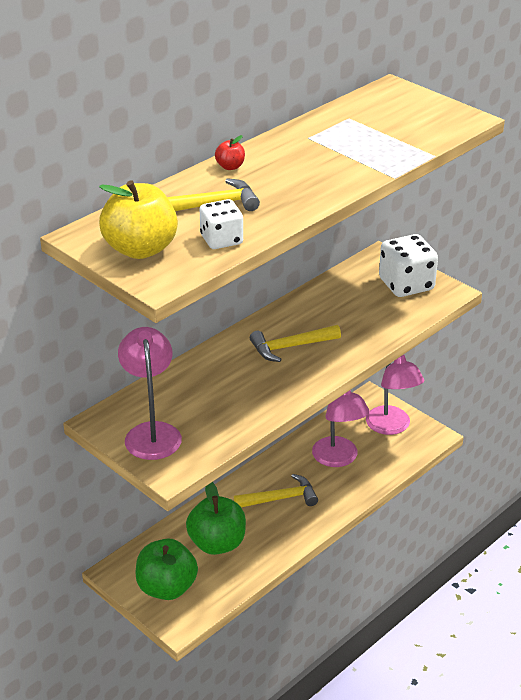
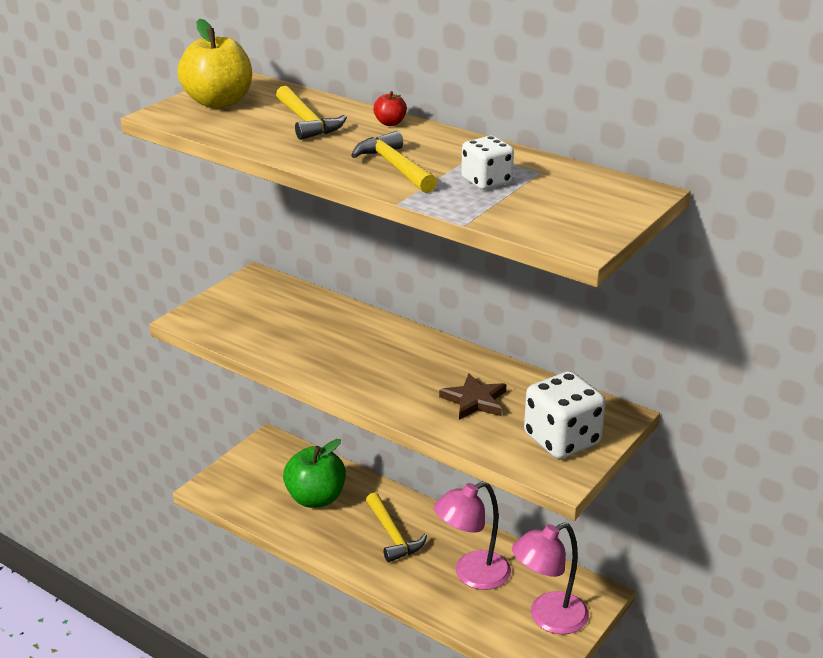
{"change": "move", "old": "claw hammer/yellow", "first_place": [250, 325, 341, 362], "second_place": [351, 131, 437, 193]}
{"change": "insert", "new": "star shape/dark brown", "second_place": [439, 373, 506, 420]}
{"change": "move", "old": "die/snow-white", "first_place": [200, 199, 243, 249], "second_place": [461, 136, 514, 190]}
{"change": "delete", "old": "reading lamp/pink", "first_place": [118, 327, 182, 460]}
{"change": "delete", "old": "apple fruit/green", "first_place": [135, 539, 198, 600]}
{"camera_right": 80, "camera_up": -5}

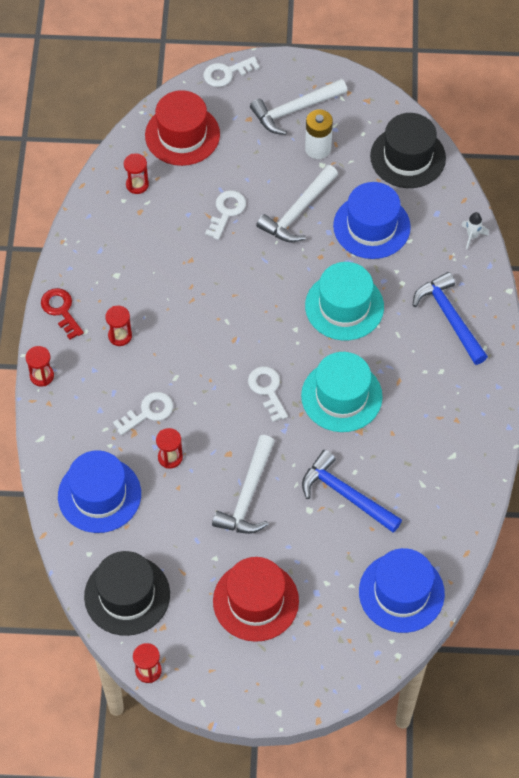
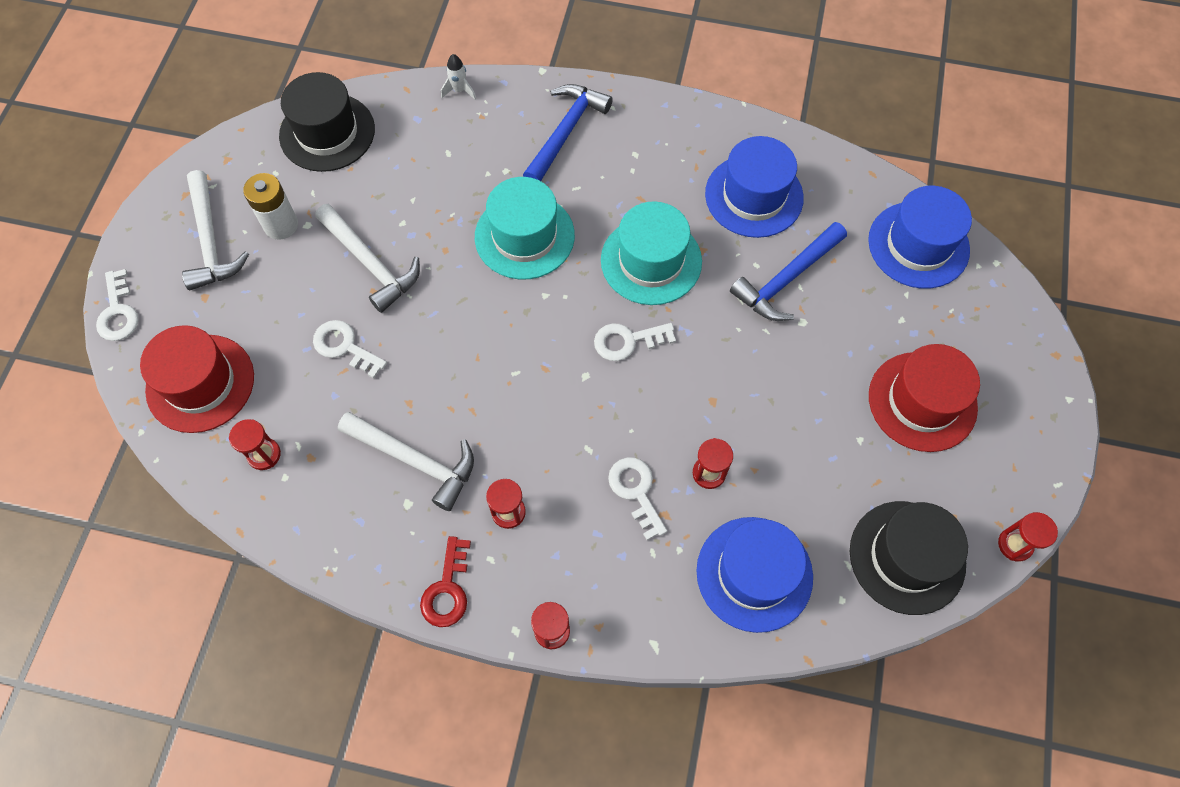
{"change": "move", "old": "claw hammer/snow-white", "first_place": [212, 435, 275, 534], "second_place": [338, 412, 474, 511]}
{"change": "rotate", "old": "door key/scarlet", "first_place": [41, 288, 84, 340], "second_place": [420, 536, 471, 627], "degrees": -60}
{"change": "rotate", "old": "claw hammer/blue", "first_place": [413, 272, 488, 365], "second_place": [523, 84, 613, 181], "degrees": 135}
{"change": "move", "old": "hat/blue", "first_place": [333, 182, 411, 259], "second_place": [705, 136, 804, 238]}
{"camera_right": -80, "camera_up": 5}

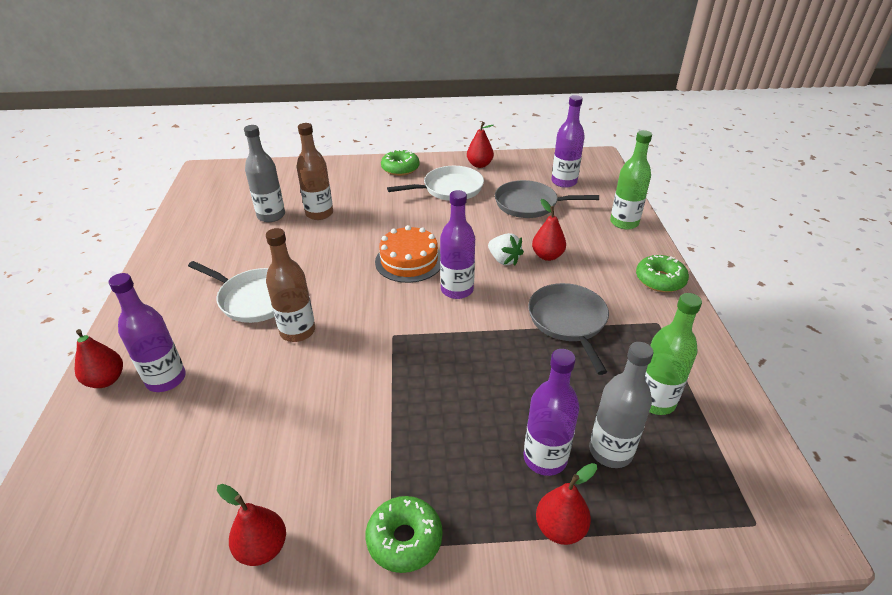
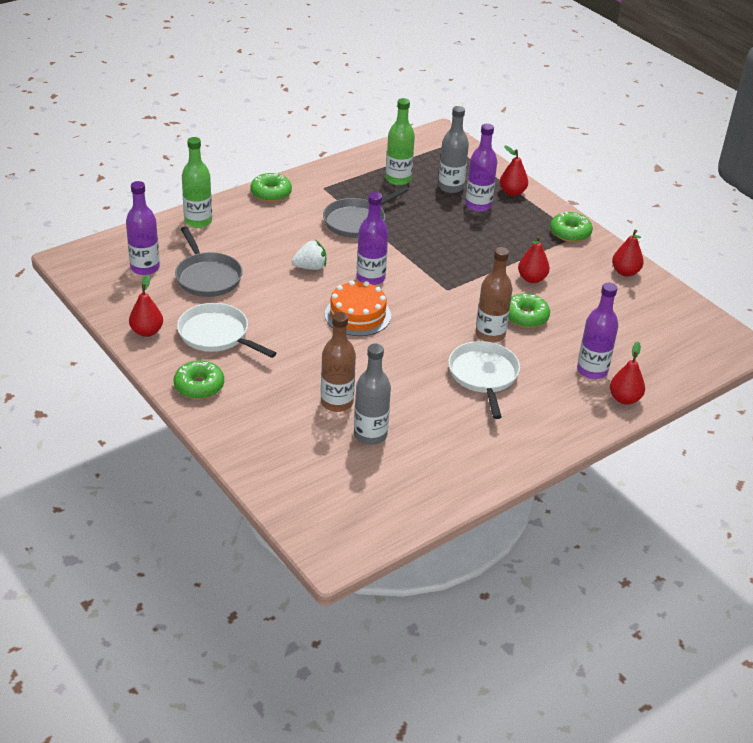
{"change": "rotate", "old": "strawberry/snow-white", "first_place": [488, 233, 524, 266], "second_place": [292, 240, 326, 270], "degrees": 60}
{"change": "insert", "new": "glazed donut/green", "second_place": [508, 293, 550, 328]}
{"change": "move", "old": "pear/scarlet", "first_place": [532, 199, 566, 261], "second_place": [518, 236, 550, 283]}
{"camera_right": -125, "camera_up": 0}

Your task
Set down all records verbatim, omitting images.

Response below
{"change": "move", "old": "claw hammer/yellow", "first_place": [250, 325, 341, 362], "second_place": [351, 131, 437, 193]}
{"change": "insert", "new": "star shape/dark brown", "second_place": [439, 373, 506, 420]}
{"change": "move", "old": "die/snow-white", "first_place": [200, 199, 243, 249], "second_place": [461, 136, 514, 190]}
{"change": "delete", "old": "reading lamp/pink", "first_place": [118, 327, 182, 460]}
{"change": "delete", "old": "apple fruit/green", "first_place": [135, 539, 198, 600]}
{"camera_right": 80, "camera_up": -5}

{"change": "move", "old": "claw hammer/snow-white", "first_place": [212, 435, 275, 534], "second_place": [338, 412, 474, 511]}
{"change": "rotate", "old": "door key/scarlet", "first_place": [41, 288, 84, 340], "second_place": [420, 536, 471, 627], "degrees": -60}
{"change": "rotate", "old": "claw hammer/blue", "first_place": [413, 272, 488, 365], "second_place": [523, 84, 613, 181], "degrees": 135}
{"change": "move", "old": "hat/blue", "first_place": [333, 182, 411, 259], "second_place": [705, 136, 804, 238]}
{"camera_right": -80, "camera_up": 5}

{"change": "rotate", "old": "strawberry/snow-white", "first_place": [488, 233, 524, 266], "second_place": [292, 240, 326, 270], "degrees": 60}
{"change": "insert", "new": "glazed donut/green", "second_place": [508, 293, 550, 328]}
{"change": "move", "old": "pear/scarlet", "first_place": [532, 199, 566, 261], "second_place": [518, 236, 550, 283]}
{"camera_right": -125, "camera_up": 0}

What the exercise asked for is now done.